-- Before-and-after change data --
────────

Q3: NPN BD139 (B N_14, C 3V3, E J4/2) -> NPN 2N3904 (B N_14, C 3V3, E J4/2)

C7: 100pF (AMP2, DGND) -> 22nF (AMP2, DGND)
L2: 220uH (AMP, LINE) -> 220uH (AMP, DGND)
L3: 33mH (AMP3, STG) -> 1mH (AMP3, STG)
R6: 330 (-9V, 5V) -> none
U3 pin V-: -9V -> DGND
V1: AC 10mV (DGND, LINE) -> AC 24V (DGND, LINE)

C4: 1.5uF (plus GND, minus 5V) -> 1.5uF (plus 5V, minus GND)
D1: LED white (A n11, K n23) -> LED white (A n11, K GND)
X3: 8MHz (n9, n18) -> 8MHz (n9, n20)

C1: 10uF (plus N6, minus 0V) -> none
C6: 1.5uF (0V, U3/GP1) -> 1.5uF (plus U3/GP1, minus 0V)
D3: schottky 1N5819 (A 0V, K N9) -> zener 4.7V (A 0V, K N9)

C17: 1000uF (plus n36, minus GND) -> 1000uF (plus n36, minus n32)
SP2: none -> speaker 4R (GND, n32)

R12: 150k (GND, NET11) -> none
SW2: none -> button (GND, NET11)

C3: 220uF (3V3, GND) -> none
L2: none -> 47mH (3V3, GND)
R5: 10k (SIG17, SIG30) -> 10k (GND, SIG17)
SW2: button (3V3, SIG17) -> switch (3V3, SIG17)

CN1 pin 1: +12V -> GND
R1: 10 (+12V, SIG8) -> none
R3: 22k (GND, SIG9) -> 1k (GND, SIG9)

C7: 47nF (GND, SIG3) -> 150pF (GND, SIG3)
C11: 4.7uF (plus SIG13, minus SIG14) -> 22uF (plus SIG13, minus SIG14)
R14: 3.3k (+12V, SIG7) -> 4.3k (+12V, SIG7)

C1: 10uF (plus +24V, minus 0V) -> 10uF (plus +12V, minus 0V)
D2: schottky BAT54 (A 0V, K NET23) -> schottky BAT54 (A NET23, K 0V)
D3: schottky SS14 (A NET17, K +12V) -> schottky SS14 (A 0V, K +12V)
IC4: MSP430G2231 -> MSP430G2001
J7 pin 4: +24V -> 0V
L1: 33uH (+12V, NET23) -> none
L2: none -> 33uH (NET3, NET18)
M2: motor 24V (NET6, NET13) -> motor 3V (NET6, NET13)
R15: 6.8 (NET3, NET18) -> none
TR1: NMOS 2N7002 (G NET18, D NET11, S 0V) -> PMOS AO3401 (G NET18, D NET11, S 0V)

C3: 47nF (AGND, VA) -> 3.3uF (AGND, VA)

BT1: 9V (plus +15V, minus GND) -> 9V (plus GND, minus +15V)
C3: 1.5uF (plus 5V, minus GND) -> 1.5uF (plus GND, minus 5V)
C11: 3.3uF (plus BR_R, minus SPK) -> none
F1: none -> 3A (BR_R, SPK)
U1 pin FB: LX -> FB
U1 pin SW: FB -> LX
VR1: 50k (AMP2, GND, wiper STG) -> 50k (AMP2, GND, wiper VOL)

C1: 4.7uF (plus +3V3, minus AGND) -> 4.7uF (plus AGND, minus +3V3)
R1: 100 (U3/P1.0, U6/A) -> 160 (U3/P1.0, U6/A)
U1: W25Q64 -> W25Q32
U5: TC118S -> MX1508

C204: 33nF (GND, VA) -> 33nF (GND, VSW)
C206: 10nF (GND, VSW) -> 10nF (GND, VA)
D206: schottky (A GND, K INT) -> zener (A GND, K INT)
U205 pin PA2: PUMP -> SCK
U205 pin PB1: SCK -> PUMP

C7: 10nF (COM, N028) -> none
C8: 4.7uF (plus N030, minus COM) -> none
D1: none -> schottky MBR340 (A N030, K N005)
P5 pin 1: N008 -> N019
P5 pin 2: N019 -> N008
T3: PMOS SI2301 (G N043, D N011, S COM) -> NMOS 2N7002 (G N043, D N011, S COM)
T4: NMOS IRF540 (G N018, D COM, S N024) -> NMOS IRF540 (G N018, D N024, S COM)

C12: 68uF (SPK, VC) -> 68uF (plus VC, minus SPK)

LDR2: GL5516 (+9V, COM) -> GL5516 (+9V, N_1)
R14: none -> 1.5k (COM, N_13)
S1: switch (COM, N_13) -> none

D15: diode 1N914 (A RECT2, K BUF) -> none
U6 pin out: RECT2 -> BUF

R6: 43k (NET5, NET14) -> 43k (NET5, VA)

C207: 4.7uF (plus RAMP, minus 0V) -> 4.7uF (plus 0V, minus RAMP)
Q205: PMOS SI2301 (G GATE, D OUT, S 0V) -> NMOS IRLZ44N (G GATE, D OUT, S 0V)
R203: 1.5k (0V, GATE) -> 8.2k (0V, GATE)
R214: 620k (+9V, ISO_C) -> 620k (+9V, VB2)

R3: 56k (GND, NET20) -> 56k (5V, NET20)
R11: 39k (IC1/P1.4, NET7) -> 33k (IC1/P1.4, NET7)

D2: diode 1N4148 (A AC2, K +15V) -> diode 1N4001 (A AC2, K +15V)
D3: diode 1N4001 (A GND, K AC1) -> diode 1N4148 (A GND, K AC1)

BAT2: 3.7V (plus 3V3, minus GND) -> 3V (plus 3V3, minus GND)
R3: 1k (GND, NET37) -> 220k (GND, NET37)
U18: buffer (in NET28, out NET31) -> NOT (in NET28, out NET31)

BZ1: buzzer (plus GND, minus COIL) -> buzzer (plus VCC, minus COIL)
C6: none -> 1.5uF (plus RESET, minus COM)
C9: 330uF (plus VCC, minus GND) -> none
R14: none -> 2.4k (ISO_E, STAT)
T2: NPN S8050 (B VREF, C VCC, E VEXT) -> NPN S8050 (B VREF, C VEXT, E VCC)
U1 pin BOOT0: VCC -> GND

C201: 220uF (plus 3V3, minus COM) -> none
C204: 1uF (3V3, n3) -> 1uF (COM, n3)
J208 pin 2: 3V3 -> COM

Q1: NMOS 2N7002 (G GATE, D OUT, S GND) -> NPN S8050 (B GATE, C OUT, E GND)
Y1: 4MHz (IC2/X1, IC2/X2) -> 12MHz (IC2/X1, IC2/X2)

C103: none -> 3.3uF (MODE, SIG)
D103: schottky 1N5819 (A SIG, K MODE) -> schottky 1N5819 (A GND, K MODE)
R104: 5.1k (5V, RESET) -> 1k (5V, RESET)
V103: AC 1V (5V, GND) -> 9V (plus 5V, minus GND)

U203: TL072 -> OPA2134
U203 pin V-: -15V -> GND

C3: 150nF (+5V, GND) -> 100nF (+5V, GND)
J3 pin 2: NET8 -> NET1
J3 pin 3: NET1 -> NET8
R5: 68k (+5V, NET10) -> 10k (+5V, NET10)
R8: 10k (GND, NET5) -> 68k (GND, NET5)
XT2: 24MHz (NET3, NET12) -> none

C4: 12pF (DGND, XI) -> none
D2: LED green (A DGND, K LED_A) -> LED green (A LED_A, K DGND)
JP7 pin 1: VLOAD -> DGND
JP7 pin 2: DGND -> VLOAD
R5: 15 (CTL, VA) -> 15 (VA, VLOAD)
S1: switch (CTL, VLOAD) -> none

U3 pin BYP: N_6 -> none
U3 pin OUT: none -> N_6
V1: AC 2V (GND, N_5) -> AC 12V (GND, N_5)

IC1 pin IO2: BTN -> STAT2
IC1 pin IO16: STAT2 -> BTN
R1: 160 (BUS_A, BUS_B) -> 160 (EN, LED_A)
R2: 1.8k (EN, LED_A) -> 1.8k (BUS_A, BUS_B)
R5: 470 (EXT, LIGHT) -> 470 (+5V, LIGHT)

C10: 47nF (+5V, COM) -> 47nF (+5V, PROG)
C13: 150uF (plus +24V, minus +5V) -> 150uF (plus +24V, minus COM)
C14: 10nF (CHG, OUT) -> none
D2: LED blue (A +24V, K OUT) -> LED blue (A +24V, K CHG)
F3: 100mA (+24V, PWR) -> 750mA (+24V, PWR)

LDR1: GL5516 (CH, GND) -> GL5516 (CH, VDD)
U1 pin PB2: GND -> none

────────

-- What you need to do --
Taking the entries above, write out exactly each line from the one holding "U205 pin PB1: SCK -> PUMP" to the one holding "R14: none -> 2.4k (ISO_E, STAT)", both included, and stop there.

-- Response area --
U205 pin PB1: SCK -> PUMP

C7: 10nF (COM, N028) -> none
C8: 4.7uF (plus N030, minus COM) -> none
D1: none -> schottky MBR340 (A N030, K N005)
P5 pin 1: N008 -> N019
P5 pin 2: N019 -> N008
T3: PMOS SI2301 (G N043, D N011, S COM) -> NMOS 2N7002 (G N043, D N011, S COM)
T4: NMOS IRF540 (G N018, D COM, S N024) -> NMOS IRF540 (G N018, D N024, S COM)

C12: 68uF (SPK, VC) -> 68uF (plus VC, minus SPK)

LDR2: GL5516 (+9V, COM) -> GL5516 (+9V, N_1)
R14: none -> 1.5k (COM, N_13)
S1: switch (COM, N_13) -> none

D15: diode 1N914 (A RECT2, K BUF) -> none
U6 pin out: RECT2 -> BUF

R6: 43k (NET5, NET14) -> 43k (NET5, VA)

C207: 4.7uF (plus RAMP, minus 0V) -> 4.7uF (plus 0V, minus RAMP)
Q205: PMOS SI2301 (G GATE, D OUT, S 0V) -> NMOS IRLZ44N (G GATE, D OUT, S 0V)
R203: 1.5k (0V, GATE) -> 8.2k (0V, GATE)
R214: 620k (+9V, ISO_C) -> 620k (+9V, VB2)

R3: 56k (GND, NET20) -> 56k (5V, NET20)
R11: 39k (IC1/P1.4, NET7) -> 33k (IC1/P1.4, NET7)

D2: diode 1N4148 (A AC2, K +15V) -> diode 1N4001 (A AC2, K +15V)
D3: diode 1N4001 (A GND, K AC1) -> diode 1N4148 (A GND, K AC1)

BAT2: 3.7V (plus 3V3, minus GND) -> 3V (plus 3V3, minus GND)
R3: 1k (GND, NET37) -> 220k (GND, NET37)
U18: buffer (in NET28, out NET31) -> NOT (in NET28, out NET31)

BZ1: buzzer (plus GND, minus COIL) -> buzzer (plus VCC, minus COIL)
C6: none -> 1.5uF (plus RESET, minus COM)
C9: 330uF (plus VCC, minus GND) -> none
R14: none -> 2.4k (ISO_E, STAT)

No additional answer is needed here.